(Scene change data)
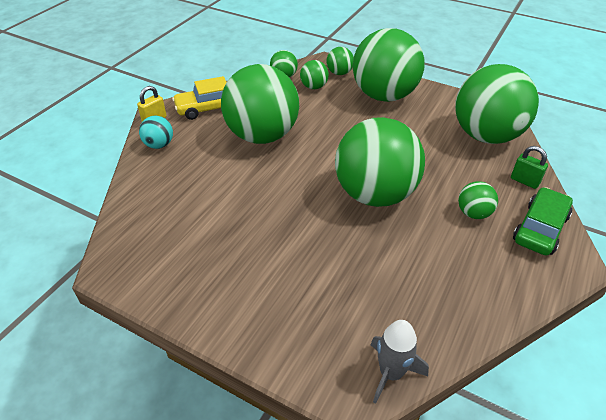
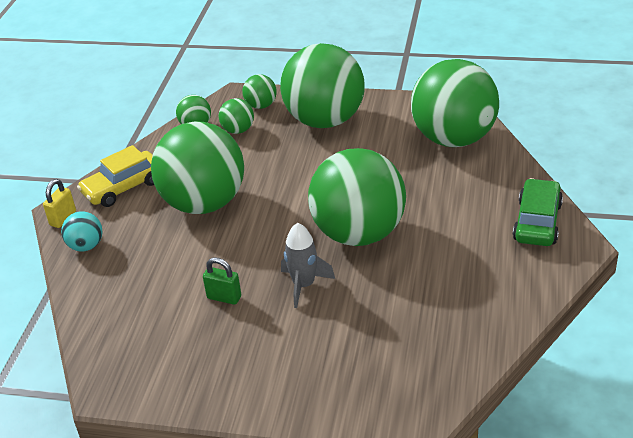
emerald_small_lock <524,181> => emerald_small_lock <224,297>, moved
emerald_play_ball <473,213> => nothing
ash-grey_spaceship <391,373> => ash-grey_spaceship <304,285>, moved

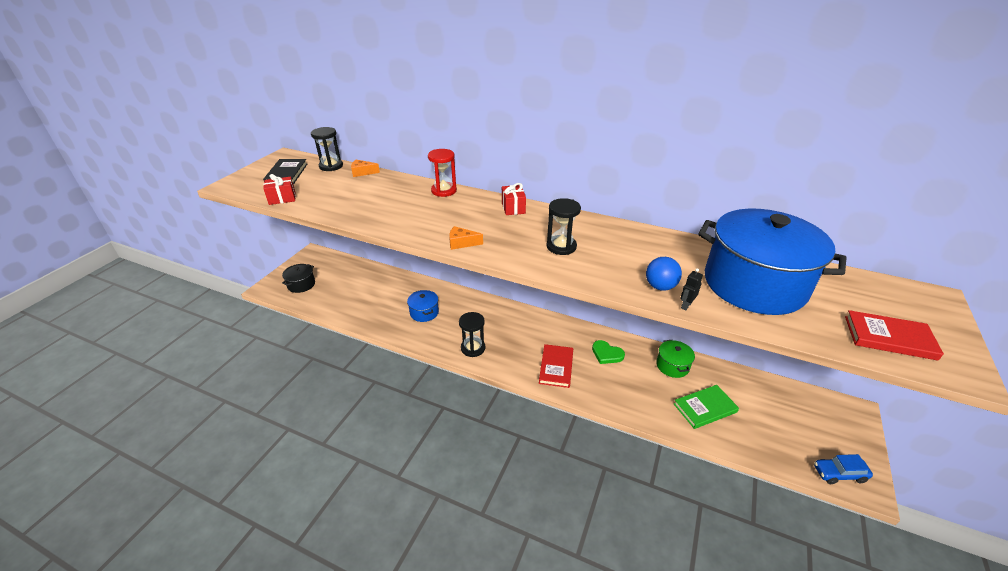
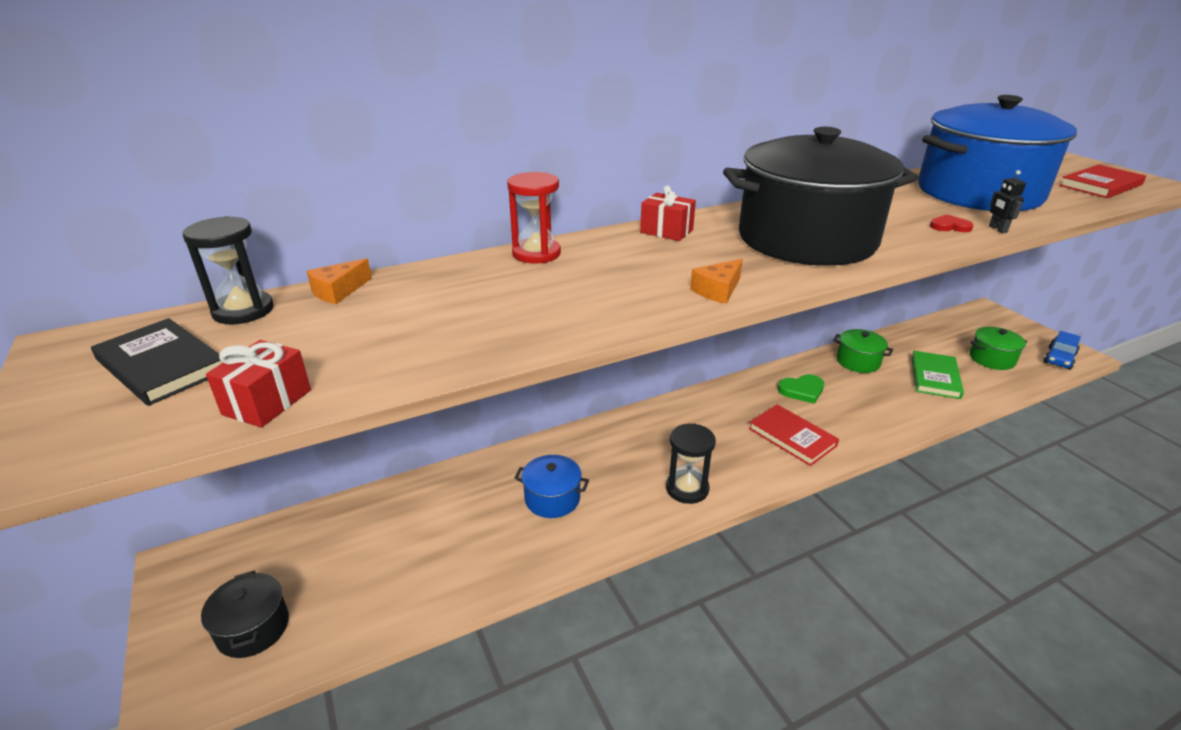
black_sandglass <561,246> => black_cooking_pot <806,239>
blue_play_ball <660,286> => scarlet_heart_shape <949,226>
nothing => emerald_cooking_pot <992,359>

• [What the task requires] Report all lines of the data that include the word "moved".

• [Answer space]
emerald_small_lock <524,181> => emerald_small_lock <224,297>, moved
ash-grey_spaceship <391,373> => ash-grey_spaceship <304,285>, moved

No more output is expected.